Available data:
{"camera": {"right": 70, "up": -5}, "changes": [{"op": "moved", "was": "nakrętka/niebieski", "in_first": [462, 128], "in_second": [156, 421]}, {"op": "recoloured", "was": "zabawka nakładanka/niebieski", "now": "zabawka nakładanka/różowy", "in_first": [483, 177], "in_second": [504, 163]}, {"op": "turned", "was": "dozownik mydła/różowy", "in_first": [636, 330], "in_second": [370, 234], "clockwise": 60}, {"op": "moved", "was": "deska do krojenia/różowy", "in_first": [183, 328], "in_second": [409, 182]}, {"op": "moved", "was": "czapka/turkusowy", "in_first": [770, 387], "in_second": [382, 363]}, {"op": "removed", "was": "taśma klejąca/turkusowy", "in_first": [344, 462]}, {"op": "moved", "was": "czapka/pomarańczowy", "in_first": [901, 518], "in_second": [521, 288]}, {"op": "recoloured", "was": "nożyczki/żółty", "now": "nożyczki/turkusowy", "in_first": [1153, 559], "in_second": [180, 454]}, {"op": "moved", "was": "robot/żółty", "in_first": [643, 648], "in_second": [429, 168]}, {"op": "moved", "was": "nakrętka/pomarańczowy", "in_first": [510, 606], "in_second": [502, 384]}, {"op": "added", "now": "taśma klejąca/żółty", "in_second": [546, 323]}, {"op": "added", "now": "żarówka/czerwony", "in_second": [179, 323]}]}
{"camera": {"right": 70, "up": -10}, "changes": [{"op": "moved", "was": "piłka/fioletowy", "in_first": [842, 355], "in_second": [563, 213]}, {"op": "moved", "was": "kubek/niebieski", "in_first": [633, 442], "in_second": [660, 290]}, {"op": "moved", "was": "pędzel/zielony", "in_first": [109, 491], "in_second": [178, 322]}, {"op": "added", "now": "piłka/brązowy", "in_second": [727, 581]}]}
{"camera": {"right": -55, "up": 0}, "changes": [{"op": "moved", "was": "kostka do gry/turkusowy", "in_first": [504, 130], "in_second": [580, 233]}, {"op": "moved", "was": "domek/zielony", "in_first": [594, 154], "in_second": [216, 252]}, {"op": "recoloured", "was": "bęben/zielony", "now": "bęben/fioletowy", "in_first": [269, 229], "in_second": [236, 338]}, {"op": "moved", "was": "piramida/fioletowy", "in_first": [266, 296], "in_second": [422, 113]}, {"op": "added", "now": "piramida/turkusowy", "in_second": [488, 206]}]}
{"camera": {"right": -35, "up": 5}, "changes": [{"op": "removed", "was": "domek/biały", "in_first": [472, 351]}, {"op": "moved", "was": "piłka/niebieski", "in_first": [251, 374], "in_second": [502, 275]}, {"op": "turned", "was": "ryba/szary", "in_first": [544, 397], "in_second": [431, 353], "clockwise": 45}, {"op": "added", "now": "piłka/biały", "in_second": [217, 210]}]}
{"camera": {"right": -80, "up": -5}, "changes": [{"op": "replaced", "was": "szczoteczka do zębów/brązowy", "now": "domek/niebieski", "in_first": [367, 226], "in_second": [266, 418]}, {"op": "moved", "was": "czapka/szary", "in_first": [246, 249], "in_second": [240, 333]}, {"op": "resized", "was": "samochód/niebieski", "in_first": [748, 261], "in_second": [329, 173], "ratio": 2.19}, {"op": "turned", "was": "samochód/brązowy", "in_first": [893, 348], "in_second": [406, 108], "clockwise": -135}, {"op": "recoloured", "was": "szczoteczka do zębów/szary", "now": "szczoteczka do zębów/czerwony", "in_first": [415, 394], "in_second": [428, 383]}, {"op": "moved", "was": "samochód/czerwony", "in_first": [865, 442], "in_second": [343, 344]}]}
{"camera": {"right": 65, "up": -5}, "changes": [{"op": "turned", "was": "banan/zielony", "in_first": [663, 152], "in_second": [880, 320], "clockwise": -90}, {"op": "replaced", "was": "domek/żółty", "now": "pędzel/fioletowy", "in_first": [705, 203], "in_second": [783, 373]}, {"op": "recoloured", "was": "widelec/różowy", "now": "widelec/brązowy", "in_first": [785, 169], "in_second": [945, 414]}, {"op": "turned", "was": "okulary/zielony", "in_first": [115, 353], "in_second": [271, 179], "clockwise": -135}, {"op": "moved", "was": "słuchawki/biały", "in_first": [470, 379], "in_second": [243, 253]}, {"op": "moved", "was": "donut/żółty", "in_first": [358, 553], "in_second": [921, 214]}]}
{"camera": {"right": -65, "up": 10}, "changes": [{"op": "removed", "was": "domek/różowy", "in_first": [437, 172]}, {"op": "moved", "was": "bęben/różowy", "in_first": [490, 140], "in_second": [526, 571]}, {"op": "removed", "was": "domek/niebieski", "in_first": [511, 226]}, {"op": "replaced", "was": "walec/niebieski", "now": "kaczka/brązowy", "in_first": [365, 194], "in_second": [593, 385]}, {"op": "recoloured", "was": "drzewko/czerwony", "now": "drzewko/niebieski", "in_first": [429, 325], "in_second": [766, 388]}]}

Task objective: Would you output the entire listing exactly as written?

Exercise output:
{"camera": {"right": 70, "up": -5}, "changes": [{"op": "moved", "was": "nakrętka/niebieski", "in_first": [462, 128], "in_second": [156, 421]}, {"op": "recoloured", "was": "zabawka nakładanka/niebieski", "now": "zabawka nakładanka/różowy", "in_first": [483, 177], "in_second": [504, 163]}, {"op": "turned", "was": "dozownik mydła/różowy", "in_first": [636, 330], "in_second": [370, 234], "clockwise": 60}, {"op": "moved", "was": "deska do krojenia/różowy", "in_first": [183, 328], "in_second": [409, 182]}, {"op": "moved", "was": "czapka/turkusowy", "in_first": [770, 387], "in_second": [382, 363]}, {"op": "removed", "was": "taśma klejąca/turkusowy", "in_first": [344, 462]}, {"op": "moved", "was": "czapka/pomarańczowy", "in_first": [901, 518], "in_second": [521, 288]}, {"op": "recoloured", "was": "nożyczki/żółty", "now": "nożyczki/turkusowy", "in_first": [1153, 559], "in_second": [180, 454]}, {"op": "moved", "was": "robot/żółty", "in_first": [643, 648], "in_second": [429, 168]}, {"op": "moved", "was": "nakrętka/pomarańczowy", "in_first": [510, 606], "in_second": [502, 384]}, {"op": "added", "now": "taśma klejąca/żółty", "in_second": [546, 323]}, {"op": "added", "now": "żarówka/czerwony", "in_second": [179, 323]}]}
{"camera": {"right": 70, "up": -10}, "changes": [{"op": "moved", "was": "piłka/fioletowy", "in_first": [842, 355], "in_second": [563, 213]}, {"op": "moved", "was": "kubek/niebieski", "in_first": [633, 442], "in_second": [660, 290]}, {"op": "moved", "was": "pędzel/zielony", "in_first": [109, 491], "in_second": [178, 322]}, {"op": "added", "now": "piłka/brązowy", "in_second": [727, 581]}]}
{"camera": {"right": -55, "up": 0}, "changes": [{"op": "moved", "was": "kostka do gry/turkusowy", "in_first": [504, 130], "in_second": [580, 233]}, {"op": "moved", "was": "domek/zielony", "in_first": [594, 154], "in_second": [216, 252]}, {"op": "recoloured", "was": "bęben/zielony", "now": "bęben/fioletowy", "in_first": [269, 229], "in_second": [236, 338]}, {"op": "moved", "was": "piramida/fioletowy", "in_first": [266, 296], "in_second": [422, 113]}, {"op": "added", "now": "piramida/turkusowy", "in_second": [488, 206]}]}
{"camera": {"right": -35, "up": 5}, "changes": [{"op": "removed", "was": "domek/biały", "in_first": [472, 351]}, {"op": "moved", "was": "piłka/niebieski", "in_first": [251, 374], "in_second": [502, 275]}, {"op": "turned", "was": "ryba/szary", "in_first": [544, 397], "in_second": [431, 353], "clockwise": 45}, {"op": "added", "now": "piłka/biały", "in_second": [217, 210]}]}
{"camera": {"right": -80, "up": -5}, "changes": [{"op": "replaced", "was": "szczoteczka do zębów/brązowy", "now": "domek/niebieski", "in_first": [367, 226], "in_second": [266, 418]}, {"op": "moved", "was": "czapka/szary", "in_first": [246, 249], "in_second": [240, 333]}, {"op": "resized", "was": "samochód/niebieski", "in_first": [748, 261], "in_second": [329, 173], "ratio": 2.19}, {"op": "turned", "was": "samochód/brązowy", "in_first": [893, 348], "in_second": [406, 108], "clockwise": -135}, {"op": "recoloured", "was": "szczoteczka do zębów/szary", "now": "szczoteczka do zębów/czerwony", "in_first": [415, 394], "in_second": [428, 383]}, {"op": "moved", "was": "samochód/czerwony", "in_first": [865, 442], "in_second": [343, 344]}]}
{"camera": {"right": 65, "up": -5}, "changes": [{"op": "turned", "was": "banan/zielony", "in_first": [663, 152], "in_second": [880, 320], "clockwise": -90}, {"op": "replaced", "was": "domek/żółty", "now": "pędzel/fioletowy", "in_first": [705, 203], "in_second": [783, 373]}, {"op": "recoloured", "was": "widelec/różowy", "now": "widelec/brązowy", "in_first": [785, 169], "in_second": [945, 414]}, {"op": "turned", "was": "okulary/zielony", "in_first": [115, 353], "in_second": [271, 179], "clockwise": -135}, {"op": "moved", "was": "słuchawki/biały", "in_first": [470, 379], "in_second": [243, 253]}, {"op": "moved", "was": "donut/żółty", "in_first": [358, 553], "in_second": [921, 214]}]}
{"camera": {"right": -65, "up": 10}, "changes": [{"op": "removed", "was": "domek/różowy", "in_first": [437, 172]}, {"op": "moved", "was": "bęben/różowy", "in_first": [490, 140], "in_second": [526, 571]}, {"op": "removed", "was": "domek/niebieski", "in_first": [511, 226]}, {"op": "replaced", "was": "walec/niebieski", "now": "kaczka/brązowy", "in_first": [365, 194], "in_second": [593, 385]}, {"op": "recoloured", "was": "drzewko/czerwony", "now": "drzewko/niebieski", "in_first": [429, 325], "in_second": [766, 388]}]}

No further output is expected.